Restate each of the lines given below, word for word.

======== Data to use ========

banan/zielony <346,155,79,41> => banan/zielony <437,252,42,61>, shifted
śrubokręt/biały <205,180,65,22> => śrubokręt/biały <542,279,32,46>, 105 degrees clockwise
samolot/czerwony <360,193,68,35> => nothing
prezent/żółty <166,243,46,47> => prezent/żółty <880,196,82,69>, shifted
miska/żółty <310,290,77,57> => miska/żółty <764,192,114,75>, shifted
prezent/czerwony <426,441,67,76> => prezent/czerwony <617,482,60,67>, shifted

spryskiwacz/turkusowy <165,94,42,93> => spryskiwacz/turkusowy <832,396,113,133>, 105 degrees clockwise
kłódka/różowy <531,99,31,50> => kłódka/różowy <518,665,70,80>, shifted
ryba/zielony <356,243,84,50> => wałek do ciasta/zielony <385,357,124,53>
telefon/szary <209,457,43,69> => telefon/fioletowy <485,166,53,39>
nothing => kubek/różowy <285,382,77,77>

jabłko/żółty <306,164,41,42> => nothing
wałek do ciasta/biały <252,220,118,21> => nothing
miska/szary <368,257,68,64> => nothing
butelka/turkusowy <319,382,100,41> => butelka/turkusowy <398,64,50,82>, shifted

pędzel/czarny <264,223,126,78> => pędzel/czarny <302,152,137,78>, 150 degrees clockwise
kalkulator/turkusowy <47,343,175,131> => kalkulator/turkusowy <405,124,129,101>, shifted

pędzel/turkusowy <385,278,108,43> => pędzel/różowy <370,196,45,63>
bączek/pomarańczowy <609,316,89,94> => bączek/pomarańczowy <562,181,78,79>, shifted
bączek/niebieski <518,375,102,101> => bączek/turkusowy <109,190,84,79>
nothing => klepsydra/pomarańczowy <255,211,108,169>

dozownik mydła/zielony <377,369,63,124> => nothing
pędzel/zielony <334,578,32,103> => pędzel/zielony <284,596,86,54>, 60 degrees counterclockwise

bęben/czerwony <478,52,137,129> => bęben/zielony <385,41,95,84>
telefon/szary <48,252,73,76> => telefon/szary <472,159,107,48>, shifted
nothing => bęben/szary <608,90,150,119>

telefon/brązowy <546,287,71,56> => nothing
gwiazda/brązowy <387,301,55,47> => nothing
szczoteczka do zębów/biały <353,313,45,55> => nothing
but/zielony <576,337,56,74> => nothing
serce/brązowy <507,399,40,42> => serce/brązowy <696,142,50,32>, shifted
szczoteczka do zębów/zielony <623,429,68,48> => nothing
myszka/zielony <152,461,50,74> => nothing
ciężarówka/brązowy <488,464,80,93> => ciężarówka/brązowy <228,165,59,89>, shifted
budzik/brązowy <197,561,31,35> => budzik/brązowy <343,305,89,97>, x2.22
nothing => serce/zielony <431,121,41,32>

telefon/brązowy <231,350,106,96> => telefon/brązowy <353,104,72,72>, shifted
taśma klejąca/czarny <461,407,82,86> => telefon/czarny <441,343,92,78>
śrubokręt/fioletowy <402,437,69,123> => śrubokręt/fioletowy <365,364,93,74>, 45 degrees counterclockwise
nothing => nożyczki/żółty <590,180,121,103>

========

> Exercise answer:
banan/zielony <346,155,79,41> => banan/zielony <437,252,42,61>, shifted
śrubokręt/biały <205,180,65,22> => śrubokręt/biały <542,279,32,46>, 105 degrees clockwise
samolot/czerwony <360,193,68,35> => nothing
prezent/żółty <166,243,46,47> => prezent/żółty <880,196,82,69>, shifted
miska/żółty <310,290,77,57> => miska/żółty <764,192,114,75>, shifted
prezent/czerwony <426,441,67,76> => prezent/czerwony <617,482,60,67>, shifted

spryskiwacz/turkusowy <165,94,42,93> => spryskiwacz/turkusowy <832,396,113,133>, 105 degrees clockwise
kłódka/różowy <531,99,31,50> => kłódka/różowy <518,665,70,80>, shifted
ryba/zielony <356,243,84,50> => wałek do ciasta/zielony <385,357,124,53>
telefon/szary <209,457,43,69> => telefon/fioletowy <485,166,53,39>
nothing => kubek/różowy <285,382,77,77>

jabłko/żółty <306,164,41,42> => nothing
wałek do ciasta/biały <252,220,118,21> => nothing
miska/szary <368,257,68,64> => nothing
butelka/turkusowy <319,382,100,41> => butelka/turkusowy <398,64,50,82>, shifted

pędzel/czarny <264,223,126,78> => pędzel/czarny <302,152,137,78>, 150 degrees clockwise
kalkulator/turkusowy <47,343,175,131> => kalkulator/turkusowy <405,124,129,101>, shifted

pędzel/turkusowy <385,278,108,43> => pędzel/różowy <370,196,45,63>
bączek/pomarańczowy <609,316,89,94> => bączek/pomarańczowy <562,181,78,79>, shifted
bączek/niebieski <518,375,102,101> => bączek/turkusowy <109,190,84,79>
nothing => klepsydra/pomarańczowy <255,211,108,169>

dozownik mydła/zielony <377,369,63,124> => nothing
pędzel/zielony <334,578,32,103> => pędzel/zielony <284,596,86,54>, 60 degrees counterclockwise

bęben/czerwony <478,52,137,129> => bęben/zielony <385,41,95,84>
telefon/szary <48,252,73,76> => telefon/szary <472,159,107,48>, shifted
nothing => bęben/szary <608,90,150,119>

telefon/brązowy <546,287,71,56> => nothing
gwiazda/brązowy <387,301,55,47> => nothing
szczoteczka do zębów/biały <353,313,45,55> => nothing
but/zielony <576,337,56,74> => nothing
serce/brązowy <507,399,40,42> => serce/brązowy <696,142,50,32>, shifted
szczoteczka do zębów/zielony <623,429,68,48> => nothing
myszka/zielony <152,461,50,74> => nothing
ciężarówka/brązowy <488,464,80,93> => ciężarówka/brązowy <228,165,59,89>, shifted
budzik/brązowy <197,561,31,35> => budzik/brązowy <343,305,89,97>, x2.22
nothing => serce/zielony <431,121,41,32>

telefon/brązowy <231,350,106,96> => telefon/brązowy <353,104,72,72>, shifted
taśma klejąca/czarny <461,407,82,86> => telefon/czarny <441,343,92,78>
śrubokręt/fioletowy <402,437,69,123> => śrubokręt/fioletowy <365,364,93,74>, 45 degrees counterclockwise
nothing => nożyczki/żółty <590,180,121,103>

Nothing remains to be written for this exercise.